Recorded data
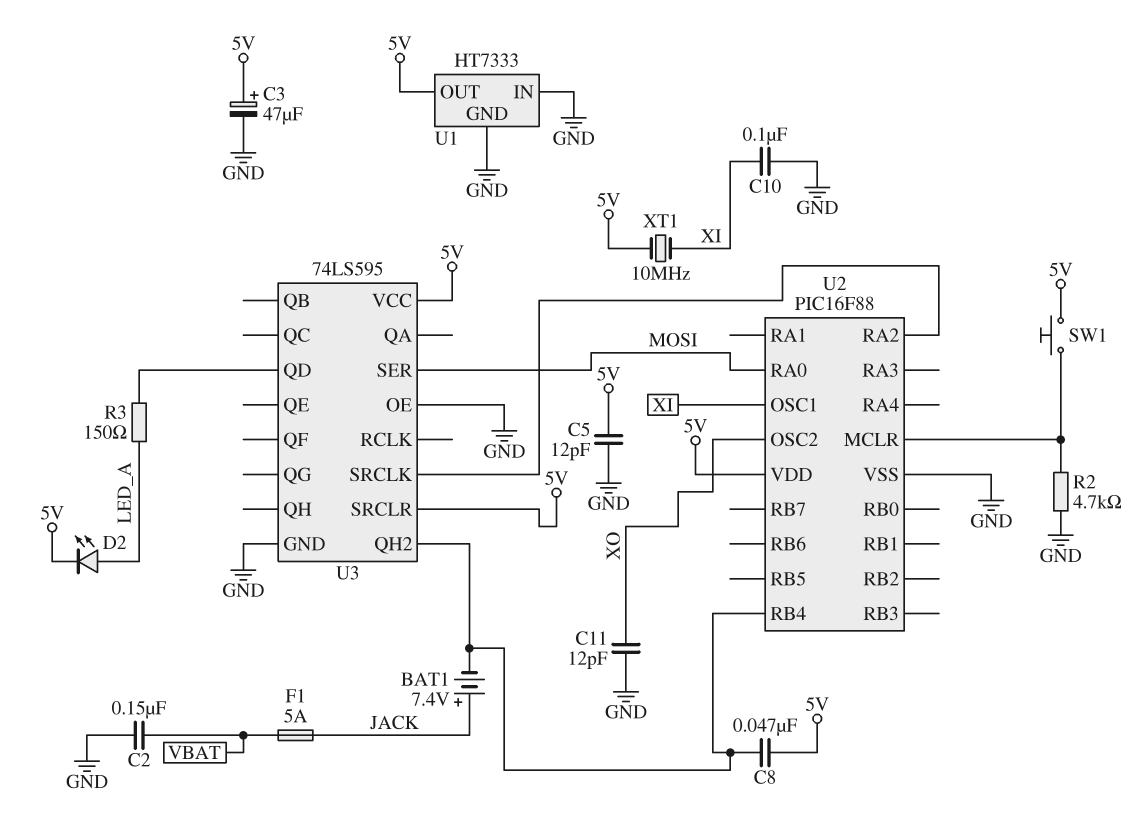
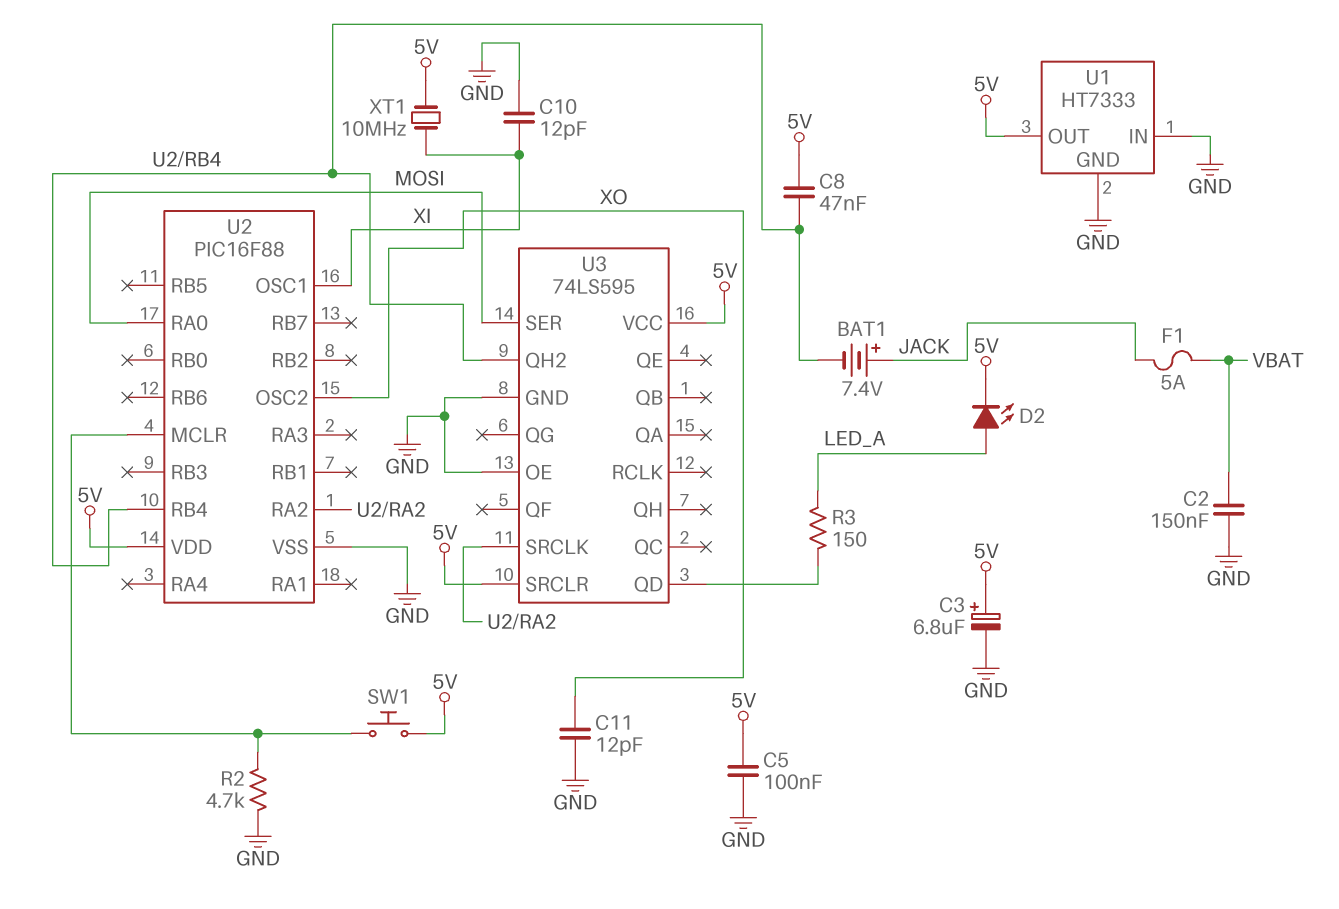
C3: 47uF (plus 5V, minus GND) -> 6.8uF (plus 5V, minus GND)
C5: 12pF (5V, GND) -> 100nF (5V, GND)
C10: 100nF (GND, XI) -> 12pF (GND, XI)

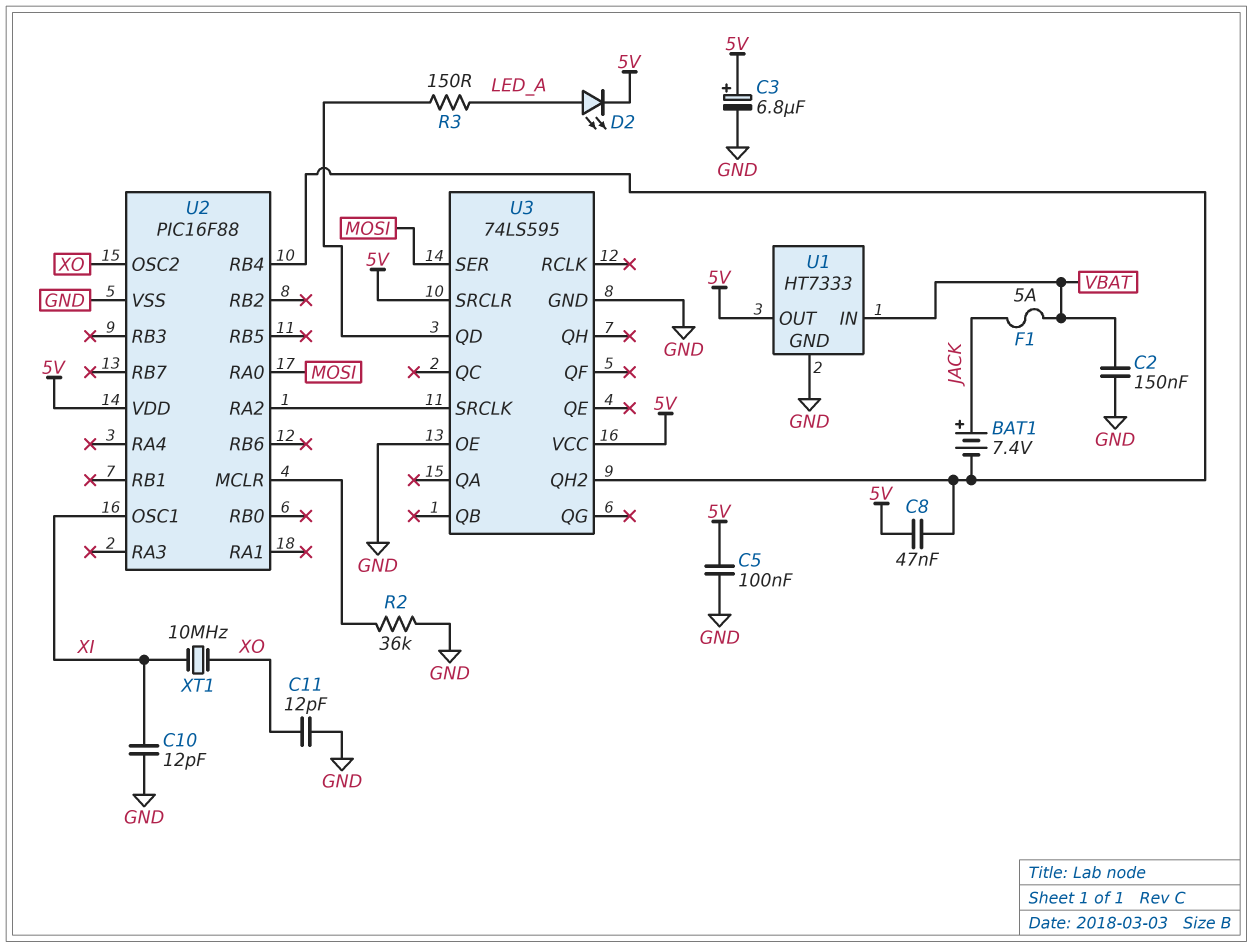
R2: 4.7k (GND, U2/MCLR) -> 36k (GND, U2/MCLR)
SW1: button (5V, U2/MCLR) -> none
U1 pin IN: GND -> VBAT
XT1: 10MHz (5V, XI) -> 10MHz (XI, XO)

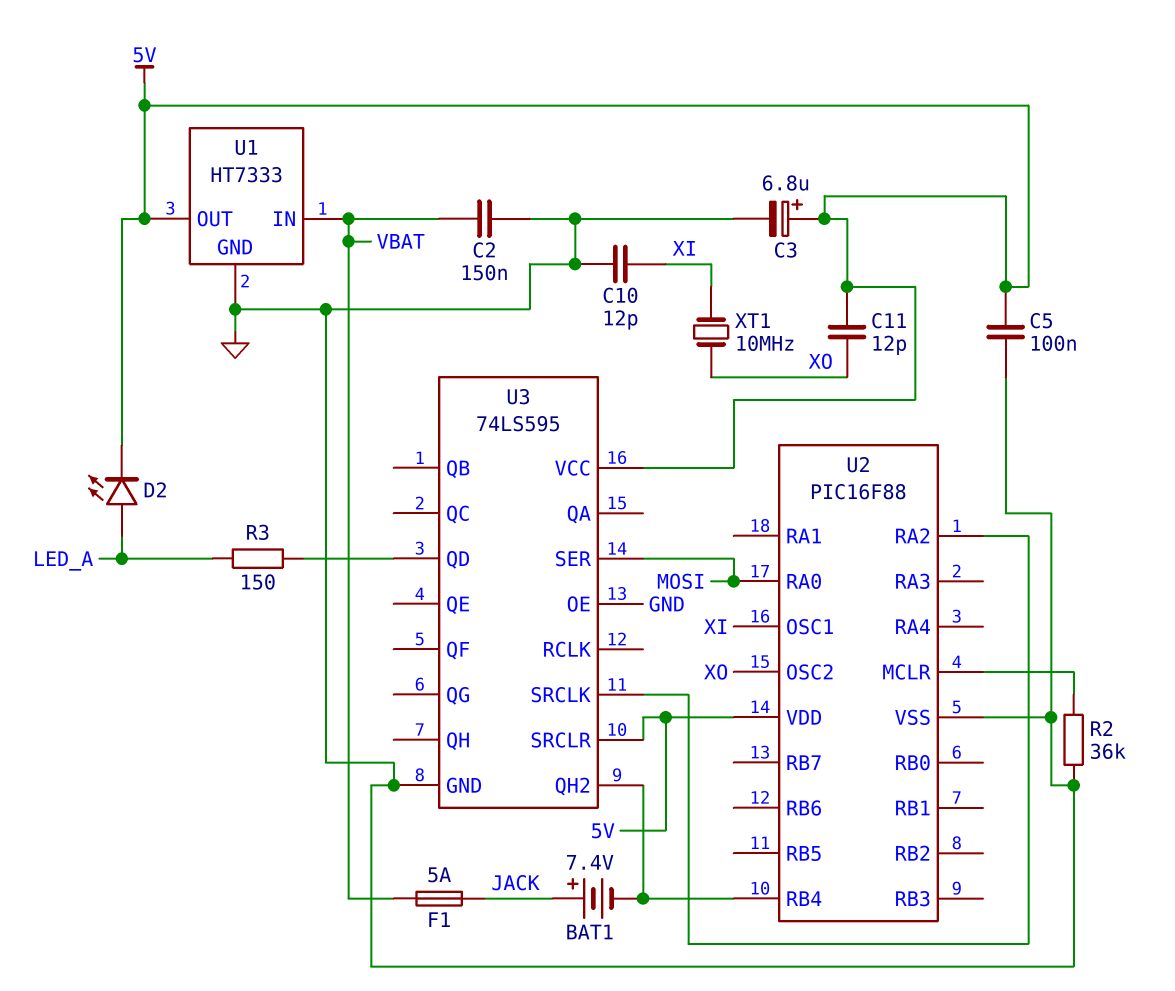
C8: 47nF (5V, U2/RB4) -> none
C11: 12pF (GND, XO) -> 12pF (5V, XO)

Exercise aim
When a line in the records holds the string "none", copy that line.

Response area
SW1: button (5V, U2/MCLR) -> none
C8: 47nF (5V, U2/RB4) -> none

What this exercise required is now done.